Your instructions: Begin the copy at the line containing "blue triangle: (40, 89) -> (17, 103), moved" in the data below and end it at the line containing "blue cross: (13, 91) -> (17, 111), moved", keeping each line exact and leaving out pictures.

Records excerpted from a collection
---+---
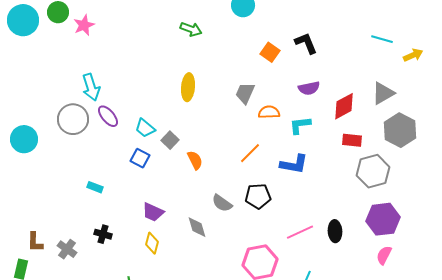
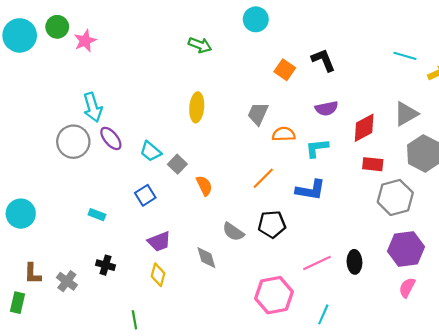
cyan circle: (24, 139) -> (21, 214), moved
blue square: (140, 158) -> (145, 195), moved, turned 30
purple trapezoid: (153, 212) -> (159, 241), turned -45

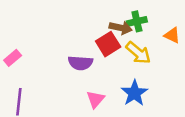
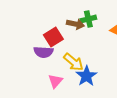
red square: (108, 44) -> (53, 37), moved
yellow arrow: (138, 53) -> (73, 62), moved

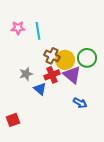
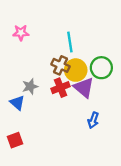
cyan line: (38, 31) -> (70, 42), moved
blue triangle: (40, 89) -> (17, 103), moved
blue arrow: (80, 103) -> (93, 120), turned 80

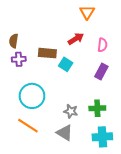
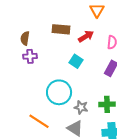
brown rectangle: (47, 53) -> (61, 29), moved
cyan circle: (32, 96) -> (59, 92), moved

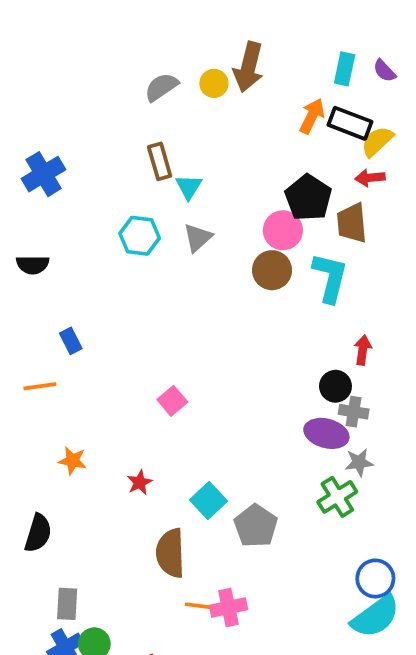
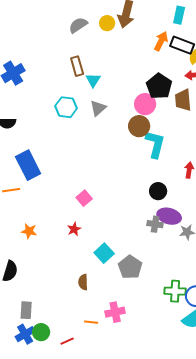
cyan L-shape: (330, 277) -> (155, 144), moved
blue rectangle: (71, 341) -> (28, 165), size x2.0
black circle: (335, 386) -> (158, 191), moved
gray cross: (354, 412) -> (155, 224), moved
red star: (140, 482) -> (74, 229), moved
green cross: (337, 497) -> (175, 291), moved, turned 35
brown semicircle: (170, 553) -> (83, 282), size x0.6
orange line: (198, 606) -> (91, 322), moved

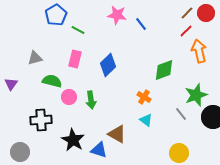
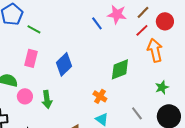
red circle: (206, 13) -> (165, 21), moved
pink star: (117, 15) -> (117, 14), moved
green star: (196, 95) -> (162, 87), moved, size x0.6

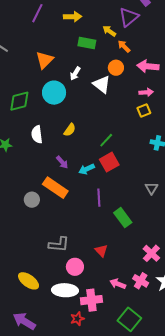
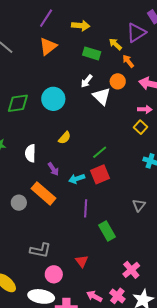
orange triangle: (45, 60) -> (48, 46), moved
white arrow: (75, 74) -> (87, 81), moved
yellow square: (144, 110) -> (141, 127), turned -32
white semicircle: (37, 134) -> (30, 153), moved

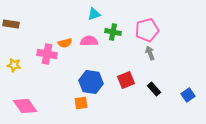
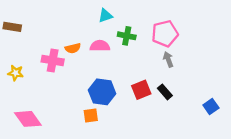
black rectangle: (154, 89) -> (165, 92), moved

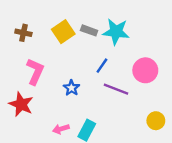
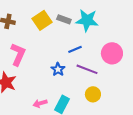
blue line: (102, 66) -> (75, 49), turned 32
blue star: (71, 88) -> (58, 69), moved
yellow circle: (156, 121) -> (93, 94), moved

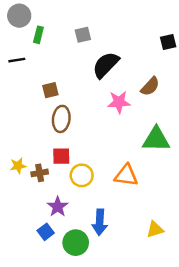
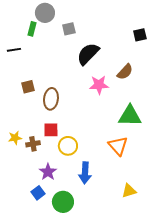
gray circle: (19, 16) -> (45, 13), moved
brown square: (50, 90) -> (28, 87), moved
orange triangle: (126, 175) -> (118, 146), moved, turned 40
blue arrow: (100, 222) -> (85, 173), moved

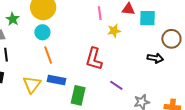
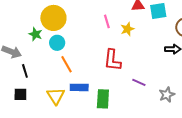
pink line: (100, 13) -> (107, 21), moved
green star: (13, 19) -> (36, 34), moved

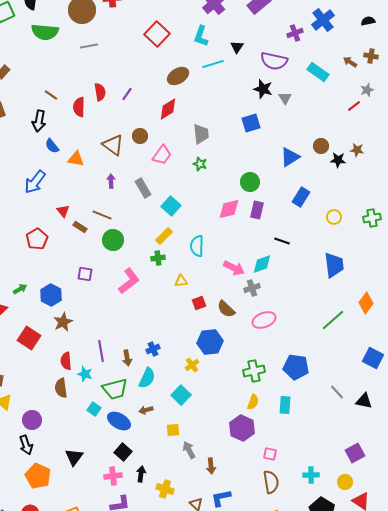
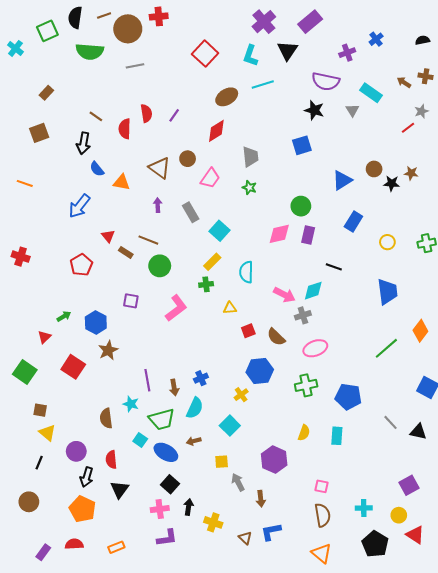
blue cross: (323, 20) -> (376, 39), size x0.6
black triangle: (237, 47) -> (287, 50), moved, size x1.5
gray triangle: (285, 98) -> (352, 110), moved
red semicircle: (66, 361) -> (111, 460), moved
green cross: (254, 371) -> (306, 385), moved
purple hexagon: (242, 428) -> (274, 460), moved
black arrow: (26, 445) -> (87, 477), moved, turned 36

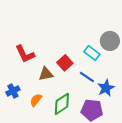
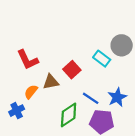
blue line: (87, 77) -> (91, 98), moved
blue cross: (13, 91) -> (17, 111), moved
orange semicircle: (36, 100) -> (31, 92), moved

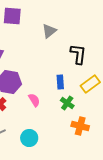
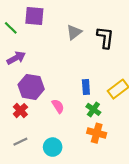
black L-shape: (78, 54) -> (105, 38), moved
orange cross: (80, 126) -> (97, 133), moved

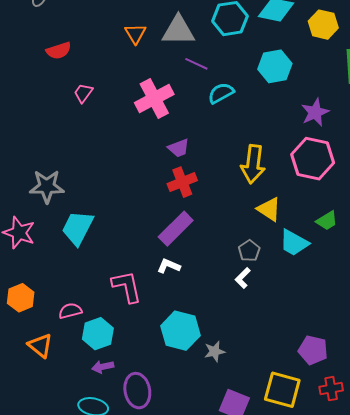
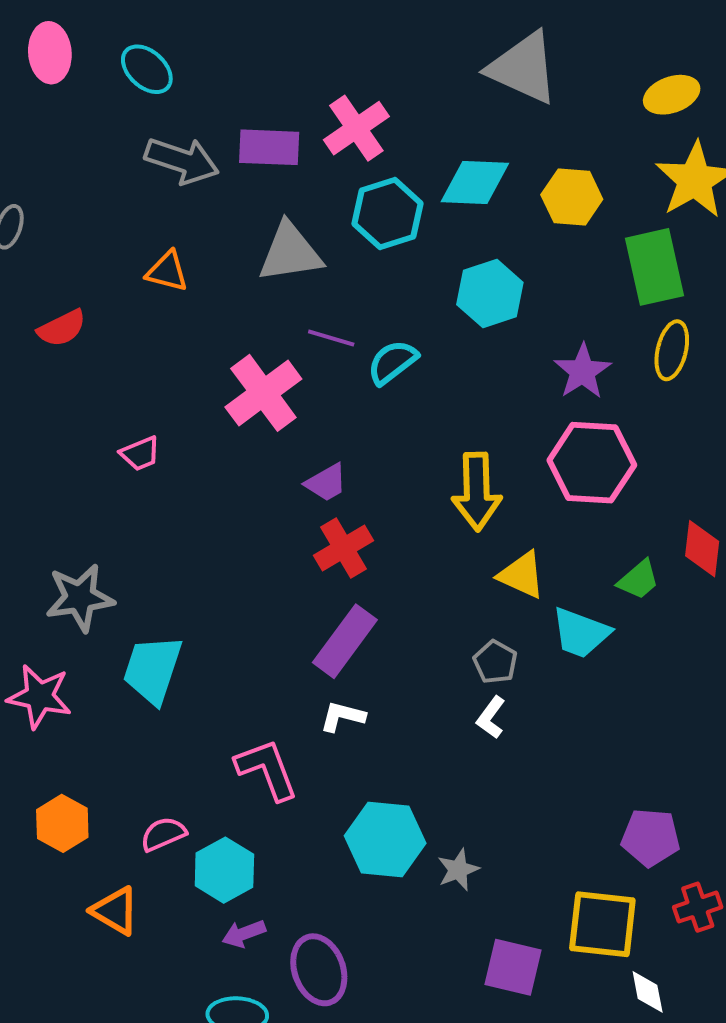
orange triangle: (135, 34) -> (167, 271), moved, turned -35
purple line: (196, 64) -> (331, 338), moved
pink trapezoid: (83, 93) -> (140, 454), moved, turned -140

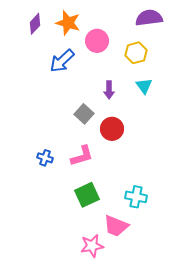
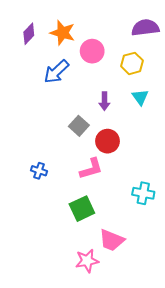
pink L-shape: (82, 156) -> (91, 169), moved
cyan cross: (136, 197) -> (143, 193), moved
---+---
Result:
blue triangle: (40, 89) -> (17, 103), moved
blue arrow: (80, 103) -> (93, 120), turned 80

brown rectangle: (47, 53) -> (61, 29), moved
cyan circle: (32, 96) -> (59, 92), moved

cyan L-shape: (330, 277) -> (155, 144), moved
blue rectangle: (71, 341) -> (28, 165), size x2.0
black circle: (335, 386) -> (158, 191), moved
gray cross: (354, 412) -> (155, 224), moved
red star: (140, 482) -> (74, 229), moved
green cross: (337, 497) -> (175, 291), moved, turned 35
brown semicircle: (170, 553) -> (83, 282), size x0.6
orange line: (198, 606) -> (91, 322), moved

red circle: (206, 13) -> (165, 21), moved
pink star: (117, 15) -> (117, 14), moved
green star: (196, 95) -> (162, 87), moved, size x0.6

orange triangle: (45, 60) -> (48, 46), moved
white arrow: (75, 74) -> (87, 81), moved
yellow square: (144, 110) -> (141, 127), turned -32
white semicircle: (37, 134) -> (30, 153), moved

black rectangle: (154, 89) -> (165, 92), moved

blue line: (102, 66) -> (75, 49), turned 32
blue star: (71, 88) -> (58, 69), moved
yellow circle: (156, 121) -> (93, 94), moved

gray circle: (19, 16) -> (45, 13), moved
brown square: (50, 90) -> (28, 87), moved
orange triangle: (126, 175) -> (118, 146), moved, turned 40
blue arrow: (100, 222) -> (85, 173), moved

pink line: (100, 13) -> (107, 21), moved
green star: (13, 19) -> (36, 34), moved

blue cross: (323, 20) -> (376, 39), size x0.6
black triangle: (237, 47) -> (287, 50), moved, size x1.5
gray triangle: (285, 98) -> (352, 110), moved
red semicircle: (66, 361) -> (111, 460), moved
green cross: (254, 371) -> (306, 385), moved
purple hexagon: (242, 428) -> (274, 460), moved
black arrow: (26, 445) -> (87, 477), moved, turned 36

blue line: (87, 77) -> (91, 98), moved
blue cross: (13, 91) -> (17, 111), moved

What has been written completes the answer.